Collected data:
+ + + + +

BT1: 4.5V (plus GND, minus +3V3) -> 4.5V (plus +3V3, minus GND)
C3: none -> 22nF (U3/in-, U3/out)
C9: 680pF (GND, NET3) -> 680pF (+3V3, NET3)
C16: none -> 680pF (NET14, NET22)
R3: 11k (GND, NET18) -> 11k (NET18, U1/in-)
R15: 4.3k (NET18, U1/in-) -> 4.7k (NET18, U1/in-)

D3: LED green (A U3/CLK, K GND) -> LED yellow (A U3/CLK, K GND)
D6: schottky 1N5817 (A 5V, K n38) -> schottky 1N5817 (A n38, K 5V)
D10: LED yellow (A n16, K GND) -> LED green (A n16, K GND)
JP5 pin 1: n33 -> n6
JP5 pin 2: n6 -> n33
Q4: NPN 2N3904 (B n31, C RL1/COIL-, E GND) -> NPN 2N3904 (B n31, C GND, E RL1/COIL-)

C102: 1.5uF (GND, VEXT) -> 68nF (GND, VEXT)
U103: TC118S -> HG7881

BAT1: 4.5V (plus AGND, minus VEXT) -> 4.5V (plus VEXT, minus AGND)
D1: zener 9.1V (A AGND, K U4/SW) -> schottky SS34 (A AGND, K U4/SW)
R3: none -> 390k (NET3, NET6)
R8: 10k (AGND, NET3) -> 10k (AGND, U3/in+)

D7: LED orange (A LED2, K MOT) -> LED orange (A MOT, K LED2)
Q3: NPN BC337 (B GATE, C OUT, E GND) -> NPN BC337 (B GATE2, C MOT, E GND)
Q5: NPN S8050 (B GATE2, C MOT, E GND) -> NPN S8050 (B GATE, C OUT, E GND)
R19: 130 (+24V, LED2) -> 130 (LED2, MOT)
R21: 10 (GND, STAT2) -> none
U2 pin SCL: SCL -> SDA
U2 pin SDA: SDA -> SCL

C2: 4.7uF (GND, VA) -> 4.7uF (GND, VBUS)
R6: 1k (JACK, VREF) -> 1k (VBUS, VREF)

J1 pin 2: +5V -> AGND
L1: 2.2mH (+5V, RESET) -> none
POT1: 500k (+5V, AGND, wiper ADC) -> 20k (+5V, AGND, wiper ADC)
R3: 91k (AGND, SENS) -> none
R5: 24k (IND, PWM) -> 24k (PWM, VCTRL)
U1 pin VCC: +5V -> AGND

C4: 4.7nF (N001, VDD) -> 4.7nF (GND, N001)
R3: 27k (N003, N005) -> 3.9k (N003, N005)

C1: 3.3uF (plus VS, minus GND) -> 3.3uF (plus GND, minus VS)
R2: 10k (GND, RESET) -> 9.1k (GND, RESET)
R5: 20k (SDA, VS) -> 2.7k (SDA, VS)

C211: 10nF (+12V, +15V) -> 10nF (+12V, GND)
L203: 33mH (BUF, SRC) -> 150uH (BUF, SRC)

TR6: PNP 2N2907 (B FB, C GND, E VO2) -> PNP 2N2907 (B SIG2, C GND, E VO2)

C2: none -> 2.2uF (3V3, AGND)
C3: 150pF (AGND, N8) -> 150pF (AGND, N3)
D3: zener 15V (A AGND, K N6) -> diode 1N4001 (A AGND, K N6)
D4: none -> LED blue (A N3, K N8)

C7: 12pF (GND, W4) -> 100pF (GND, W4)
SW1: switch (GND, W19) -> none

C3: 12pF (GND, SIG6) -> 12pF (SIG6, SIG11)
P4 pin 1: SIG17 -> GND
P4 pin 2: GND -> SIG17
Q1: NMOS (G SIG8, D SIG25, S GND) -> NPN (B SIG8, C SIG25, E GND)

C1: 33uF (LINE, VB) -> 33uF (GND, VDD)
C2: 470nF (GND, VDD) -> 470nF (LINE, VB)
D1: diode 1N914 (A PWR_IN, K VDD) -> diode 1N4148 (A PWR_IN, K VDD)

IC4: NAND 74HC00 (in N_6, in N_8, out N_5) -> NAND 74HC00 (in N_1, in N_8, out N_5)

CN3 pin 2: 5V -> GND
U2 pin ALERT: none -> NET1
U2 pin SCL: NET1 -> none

+ + + + +

TASK DETAILS: Copy the lines of the data above exactly as written, beginning with the line containing "JP5 pin 1: n33 -> n6" and ending with the line containing "L1: 2.2mH (+5V, RESET) -> none", and leave out all other lines.

OUTPUT FOR THIS TASK:
JP5 pin 1: n33 -> n6
JP5 pin 2: n6 -> n33
Q4: NPN 2N3904 (B n31, C RL1/COIL-, E GND) -> NPN 2N3904 (B n31, C GND, E RL1/COIL-)

C102: 1.5uF (GND, VEXT) -> 68nF (GND, VEXT)
U103: TC118S -> HG7881

BAT1: 4.5V (plus AGND, minus VEXT) -> 4.5V (plus VEXT, minus AGND)
D1: zener 9.1V (A AGND, K U4/SW) -> schottky SS34 (A AGND, K U4/SW)
R3: none -> 390k (NET3, NET6)
R8: 10k (AGND, NET3) -> 10k (AGND, U3/in+)

D7: LED orange (A LED2, K MOT) -> LED orange (A MOT, K LED2)
Q3: NPN BC337 (B GATE, C OUT, E GND) -> NPN BC337 (B GATE2, C MOT, E GND)
Q5: NPN S8050 (B GATE2, C MOT, E GND) -> NPN S8050 (B GATE, C OUT, E GND)
R19: 130 (+24V, LED2) -> 130 (LED2, MOT)
R21: 10 (GND, STAT2) -> none
U2 pin SCL: SCL -> SDA
U2 pin SDA: SDA -> SCL

C2: 4.7uF (GND, VA) -> 4.7uF (GND, VBUS)
R6: 1k (JACK, VREF) -> 1k (VBUS, VREF)

J1 pin 2: +5V -> AGND
L1: 2.2mH (+5V, RESET) -> none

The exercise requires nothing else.